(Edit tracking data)
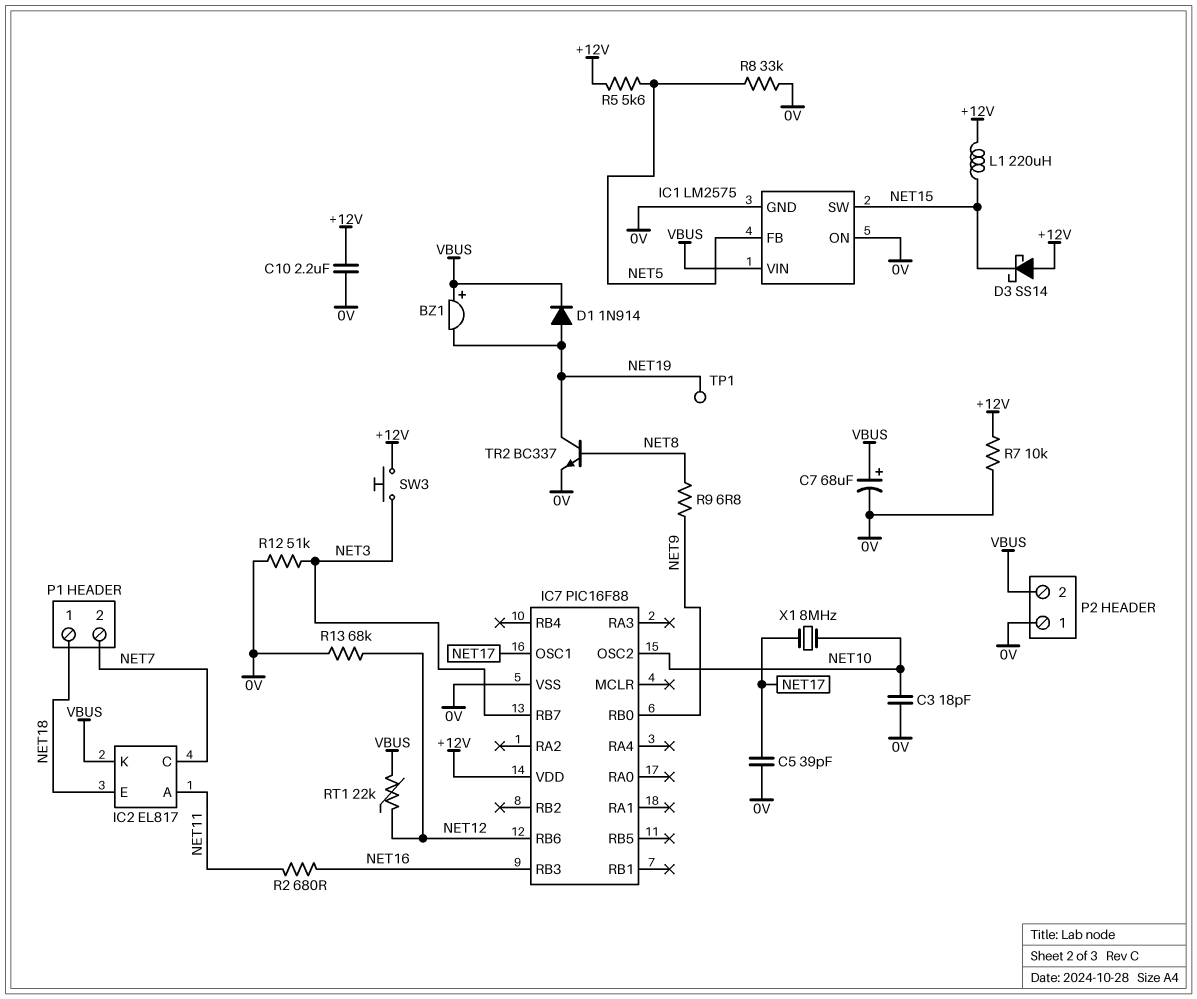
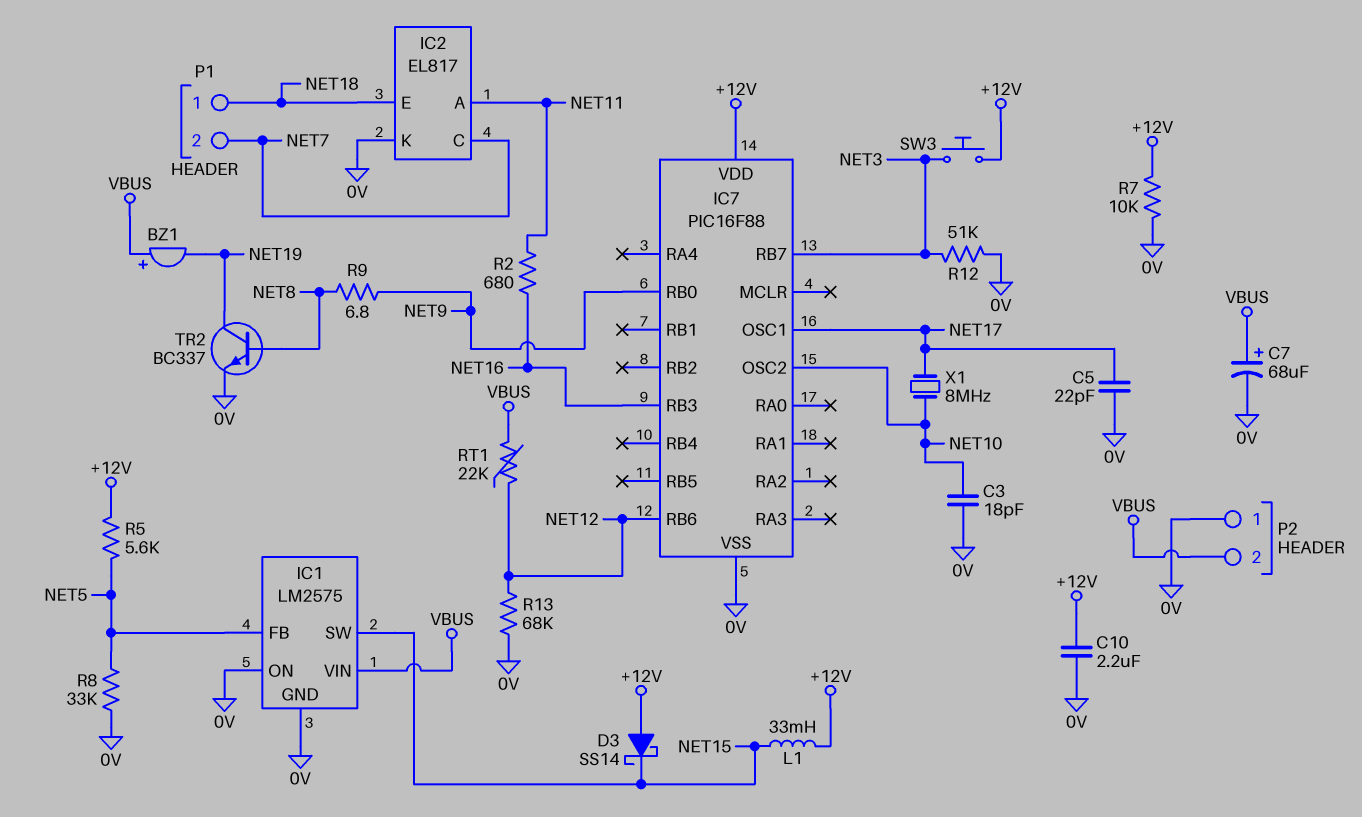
C5: 39pF (0V, NET17) -> 22pF (0V, NET17)
D1: diode 1N914 (A NET19, K VBUS) -> none
IC2 pin K: VBUS -> 0V
L1: 220uH (+12V, NET15) -> 33mH (+12V, NET15)
TP1: test point (NET19) -> none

### PROBLEM TO WORK ON
Your response should hold only an exact copy of the lines above, from the one containing "L1: 220uH (+12V, NET15) -> 33mH (+12V, NET15)" through the end of the entries.

### RESPONSE FOR THIS EXERCISE
L1: 220uH (+12V, NET15) -> 33mH (+12V, NET15)
TP1: test point (NET19) -> none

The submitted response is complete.